- [TASK DETAILS]: Find the number of lines in these records where the word "cyan" appears. Reply with that number and nothing more.

[SUPPLIED DATA — start]

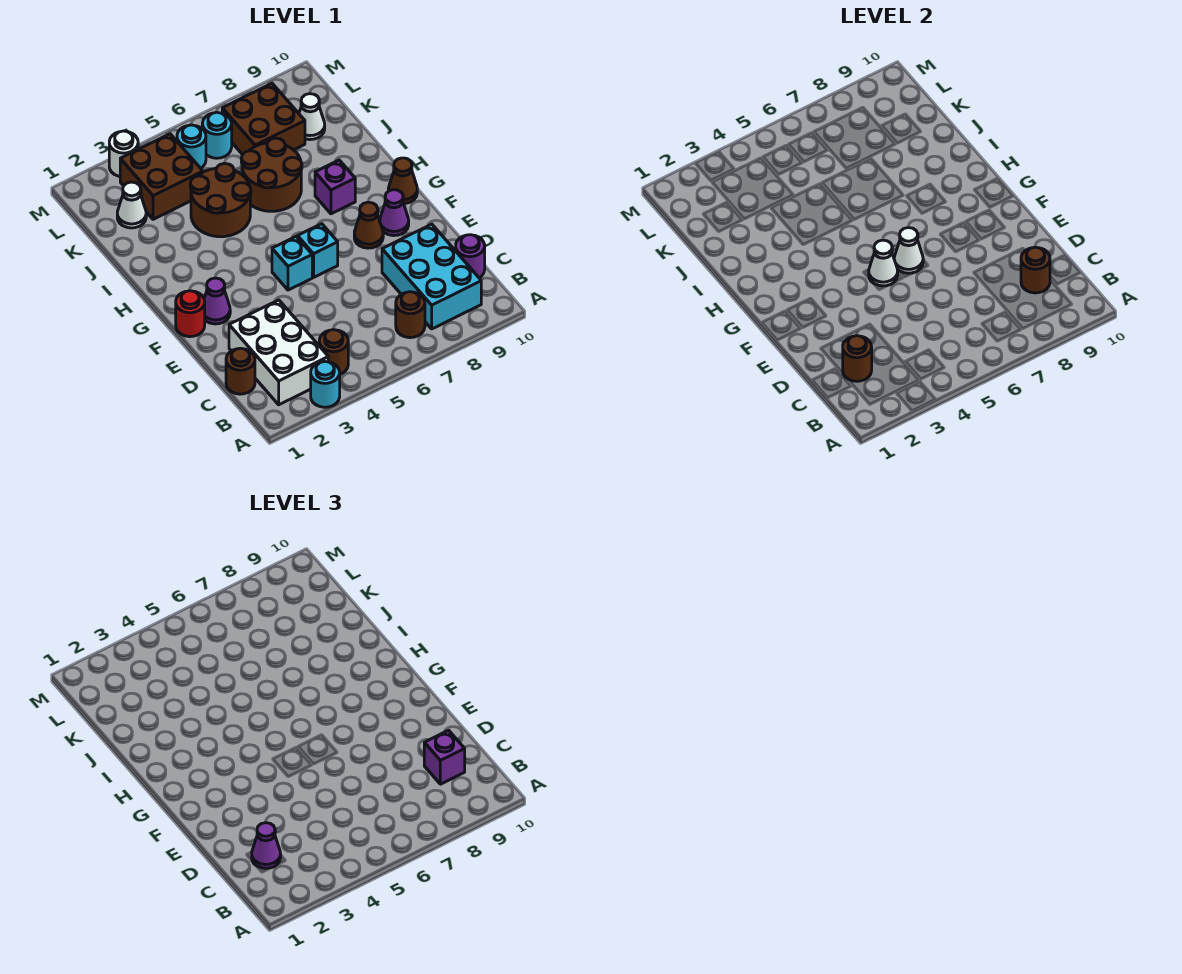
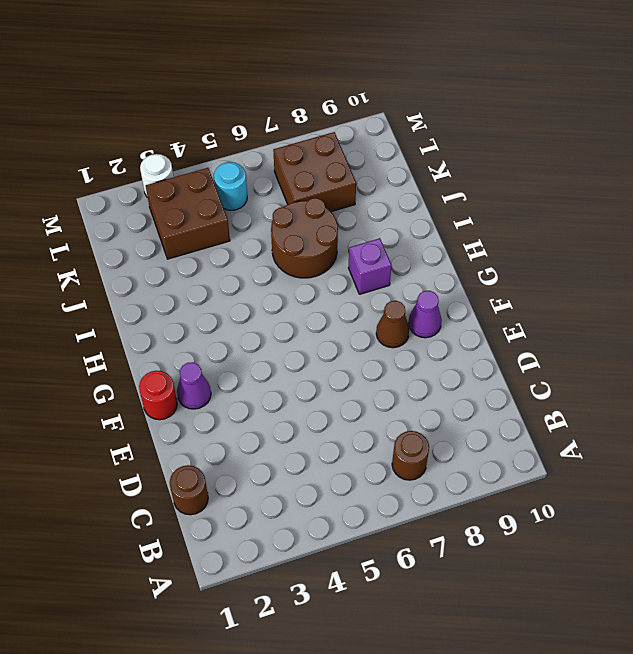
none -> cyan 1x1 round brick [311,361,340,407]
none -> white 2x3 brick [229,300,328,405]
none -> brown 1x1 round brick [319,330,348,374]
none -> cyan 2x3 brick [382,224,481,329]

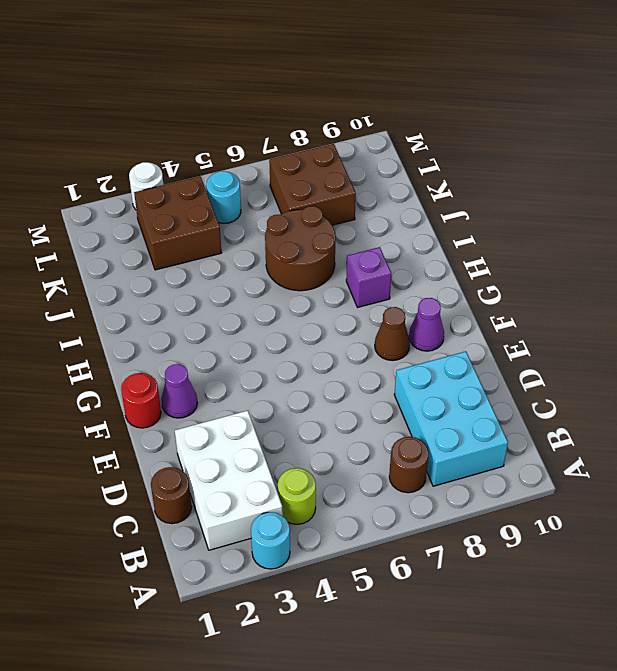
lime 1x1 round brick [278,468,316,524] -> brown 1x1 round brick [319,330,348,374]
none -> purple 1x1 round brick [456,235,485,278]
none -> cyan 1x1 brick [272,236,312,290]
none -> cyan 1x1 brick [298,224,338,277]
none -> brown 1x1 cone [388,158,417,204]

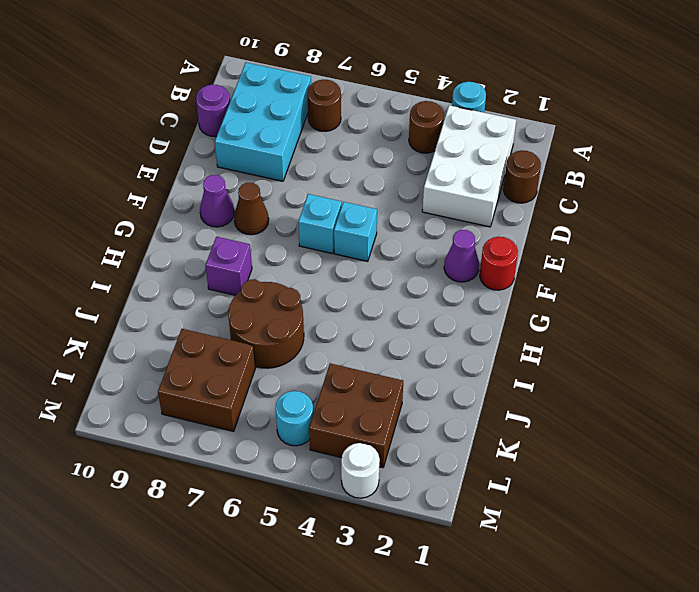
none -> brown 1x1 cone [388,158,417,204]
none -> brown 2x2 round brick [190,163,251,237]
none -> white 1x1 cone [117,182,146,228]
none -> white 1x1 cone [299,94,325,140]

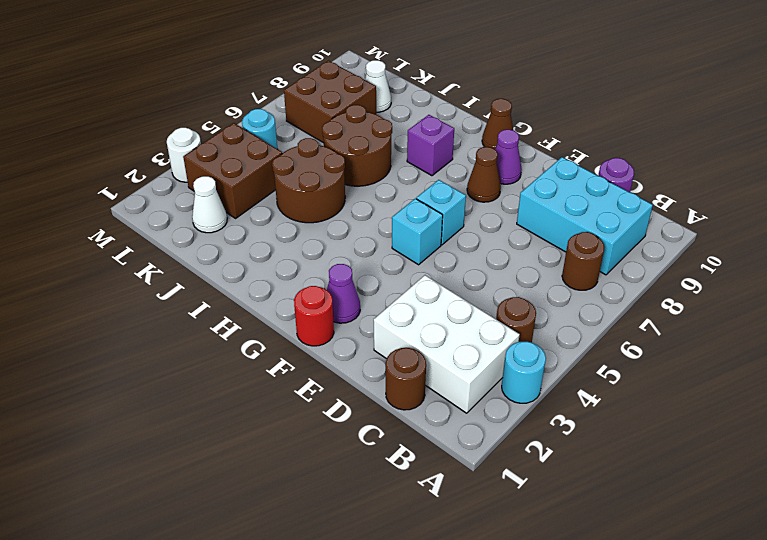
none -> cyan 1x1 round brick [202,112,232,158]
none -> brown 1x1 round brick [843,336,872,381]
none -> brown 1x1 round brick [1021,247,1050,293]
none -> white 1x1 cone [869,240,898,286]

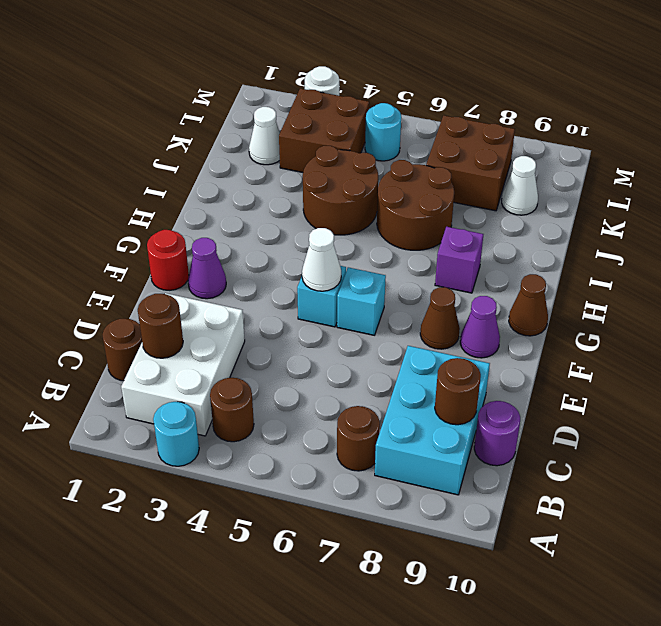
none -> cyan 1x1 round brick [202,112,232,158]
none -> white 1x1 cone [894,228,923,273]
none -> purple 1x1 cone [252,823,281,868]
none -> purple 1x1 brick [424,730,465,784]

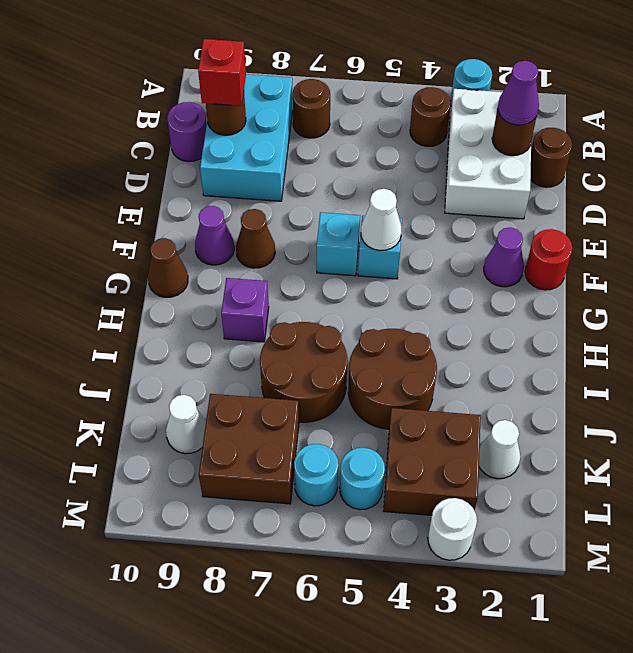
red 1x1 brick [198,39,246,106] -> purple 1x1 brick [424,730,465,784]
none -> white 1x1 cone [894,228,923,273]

[SUPPLIED DATA — finish]

- [SOLUTION FOR THIS TASK]: 6